* _GOAL OF THE EXERCISE_
Type the listing below out again exactly. No images.

* _DATASET CONTENT_
:::::

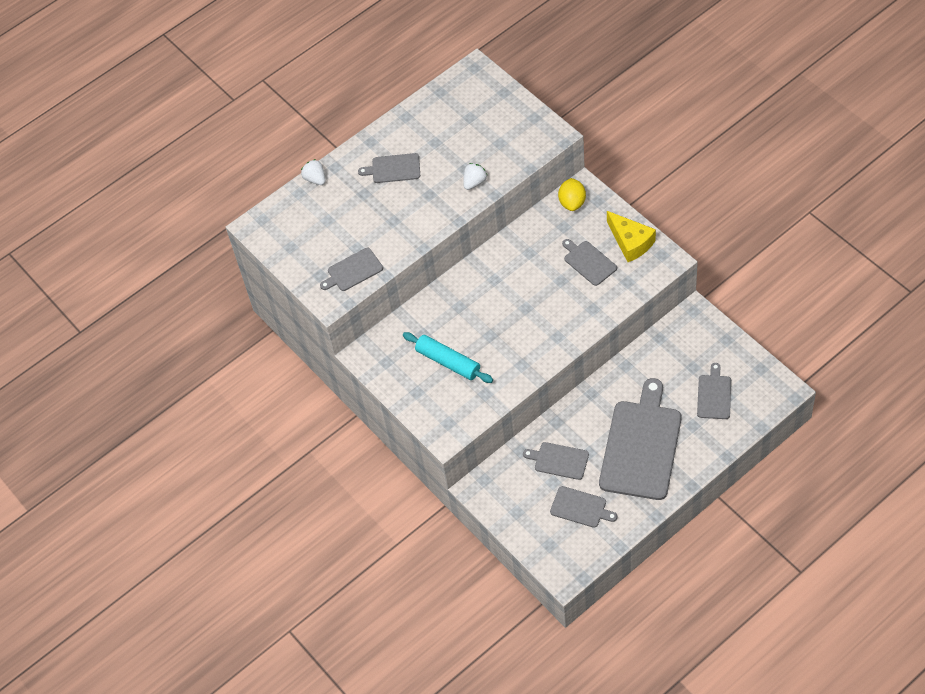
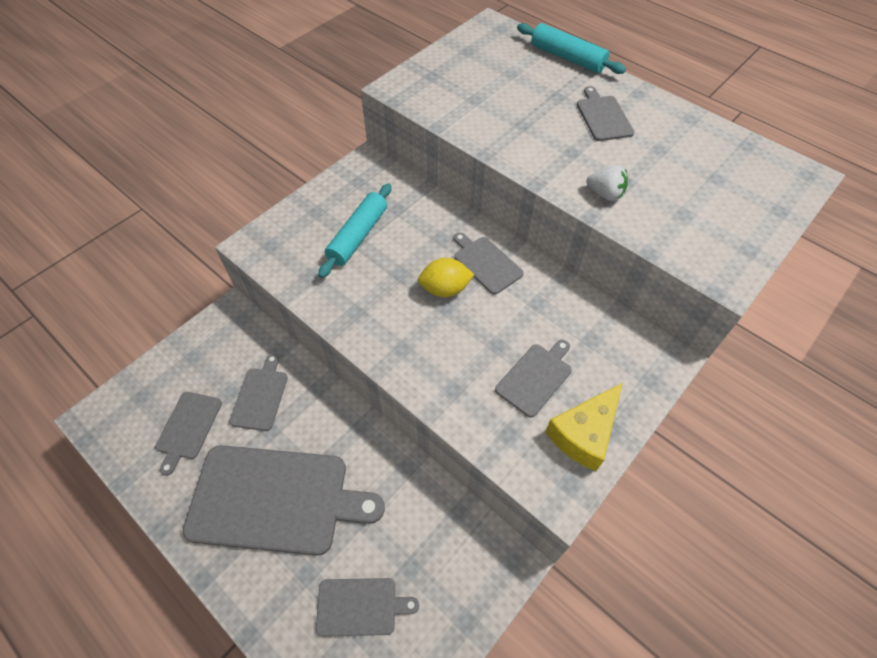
camera: 75 degrees right, 0 degrees up
(315, 179) = (567, 58): white strawberry -> turquoise rolling pin
(353, 270) = (441, 100): grey cutting board -> grey cutting board (486, 263)
(572, 202) = (637, 347): yellow lemon -> yellow lemon (445, 289)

:::::

* _SOLUTION TO THIS EXERCISE_
camera: 75 degrees right, 0 degrees up
(315, 179) = (567, 58): white strawberry -> turquoise rolling pin
(353, 270) = (441, 100): grey cutting board -> grey cutting board (486, 263)
(572, 202) = (637, 347): yellow lemon -> yellow lemon (445, 289)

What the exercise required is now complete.